(THE INPUT)
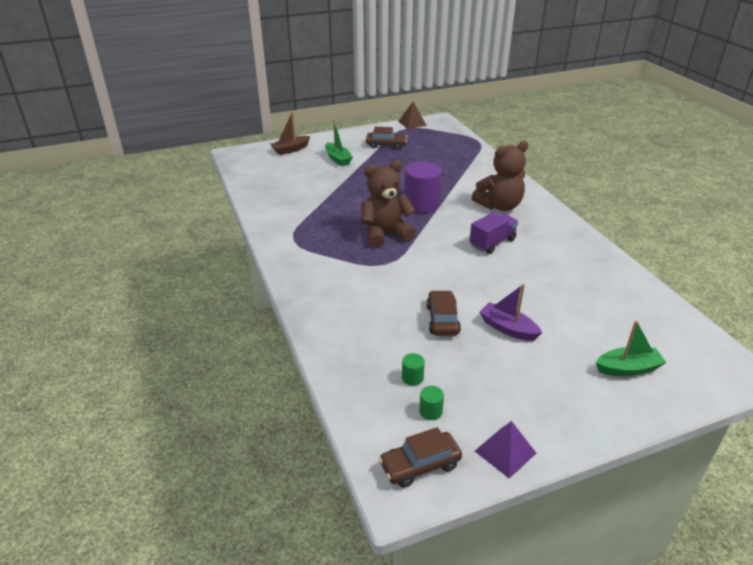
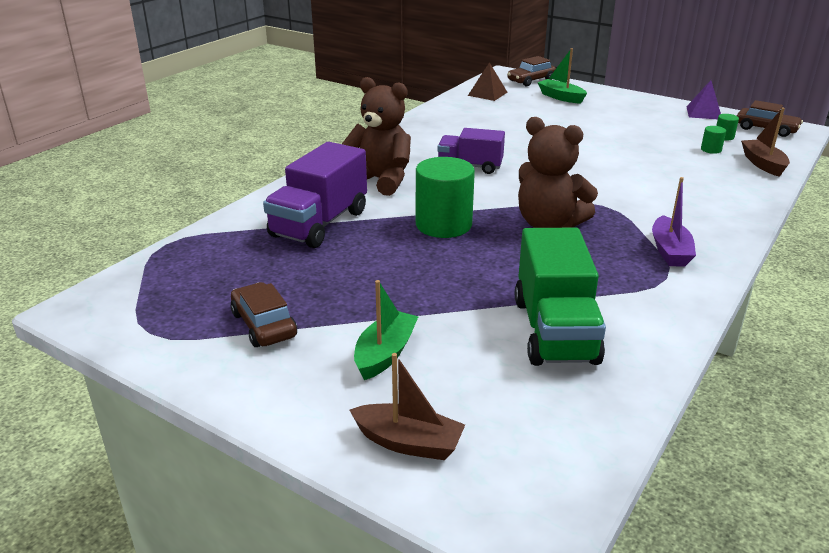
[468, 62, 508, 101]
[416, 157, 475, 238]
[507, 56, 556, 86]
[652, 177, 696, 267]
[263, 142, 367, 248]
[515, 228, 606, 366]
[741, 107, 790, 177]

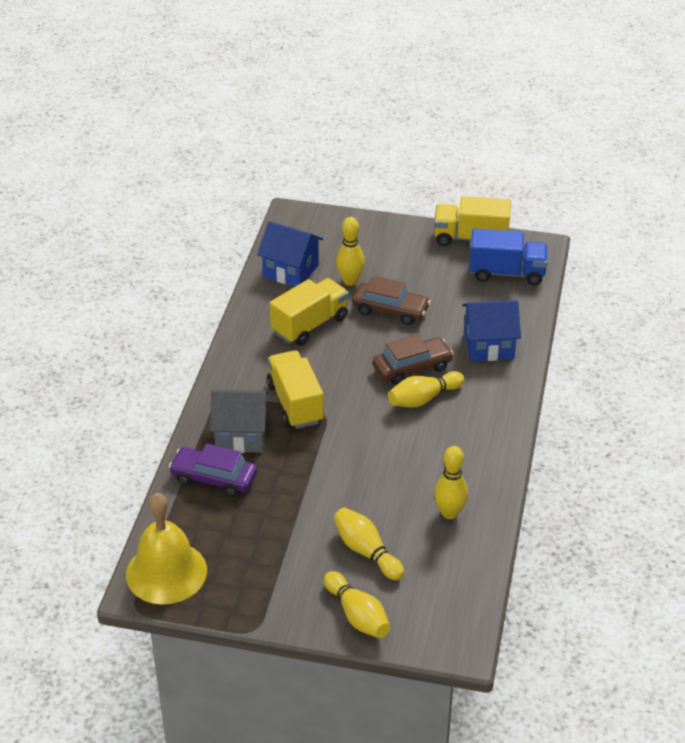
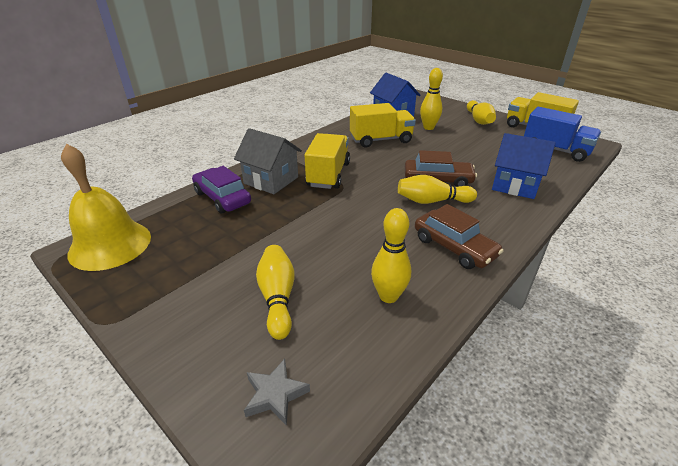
[467, 100, 496, 125]
[415, 204, 503, 269]
[244, 359, 310, 426]

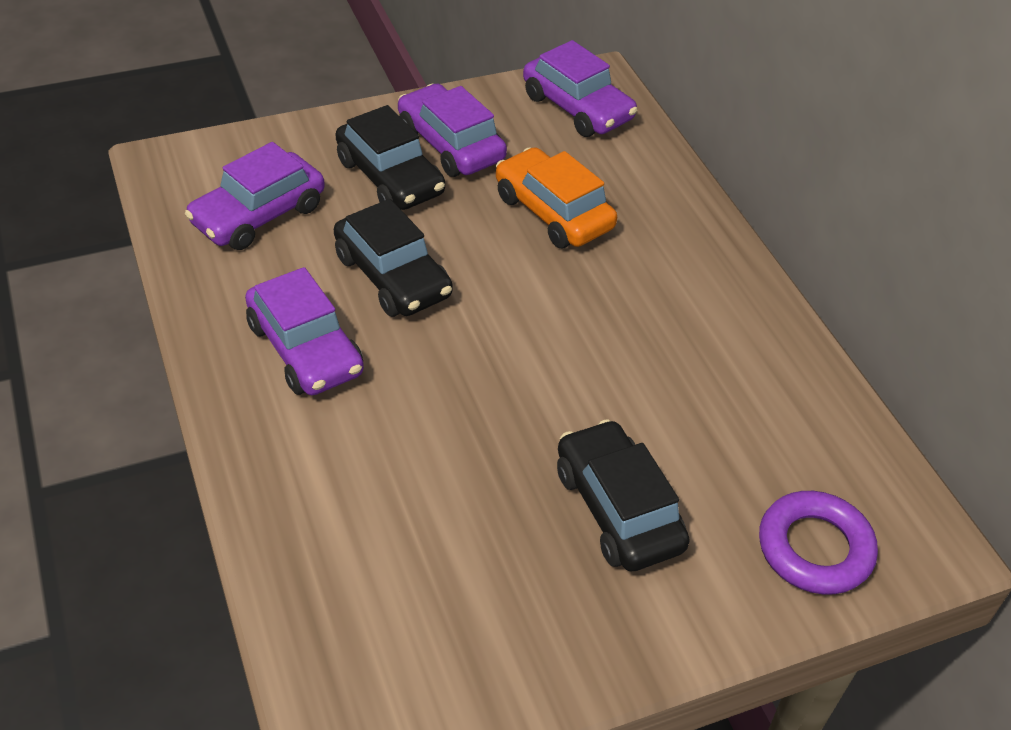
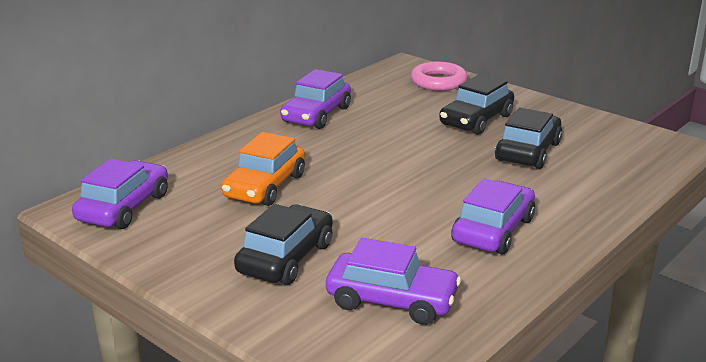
[495, 108, 562, 169]
[280, 69, 351, 129]
[411, 61, 468, 91]

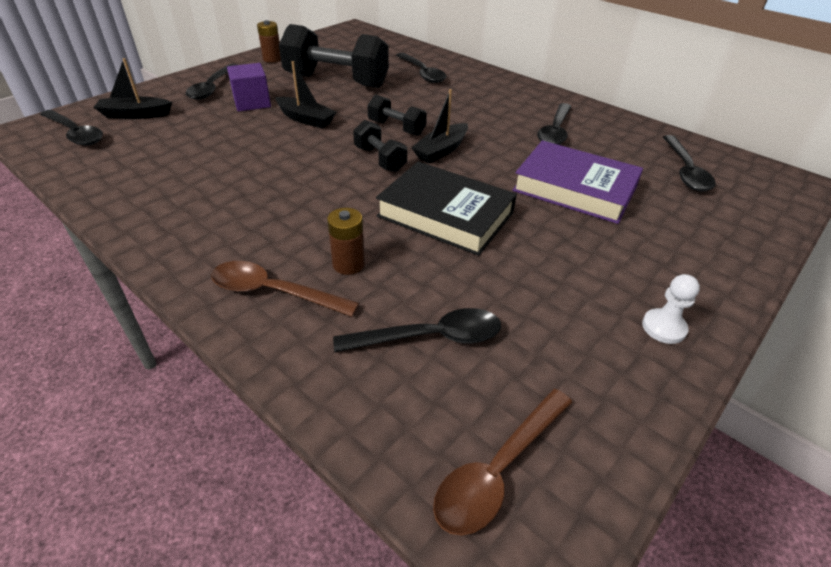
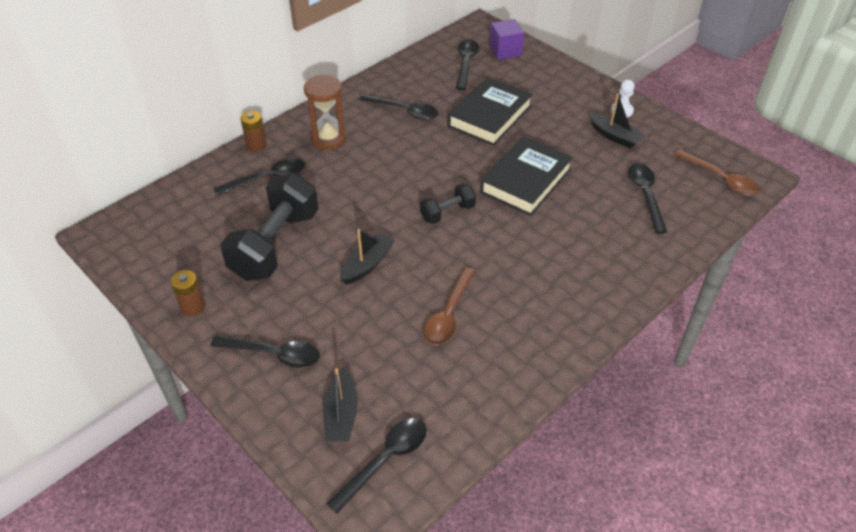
[424, 267, 475, 345]
[489, 19, 525, 60]
[240, 111, 267, 152]
[367, 94, 427, 136] (first image)
[589, 93, 645, 149]
[448, 77, 533, 146]
[456, 40, 479, 90]
[304, 75, 347, 150]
(End THE INPUT)
▸ **DIRECTIONS FOR THIS TASK**
Copy every record exactly, but skip the pictures.

▸ **ANSWER FOR THE TASK**
[468, 62, 508, 101]
[416, 157, 475, 238]
[507, 56, 556, 86]
[652, 177, 696, 267]
[263, 142, 367, 248]
[515, 228, 606, 366]
[741, 107, 790, 177]

[467, 100, 496, 125]
[415, 204, 503, 269]
[244, 359, 310, 426]

[495, 108, 562, 169]
[280, 69, 351, 129]
[411, 61, 468, 91]

[424, 267, 475, 345]
[489, 19, 525, 60]
[240, 111, 267, 152]
[367, 94, 427, 136] (first image)
[589, 93, 645, 149]
[448, 77, 533, 146]
[456, 40, 479, 90]
[304, 75, 347, 150]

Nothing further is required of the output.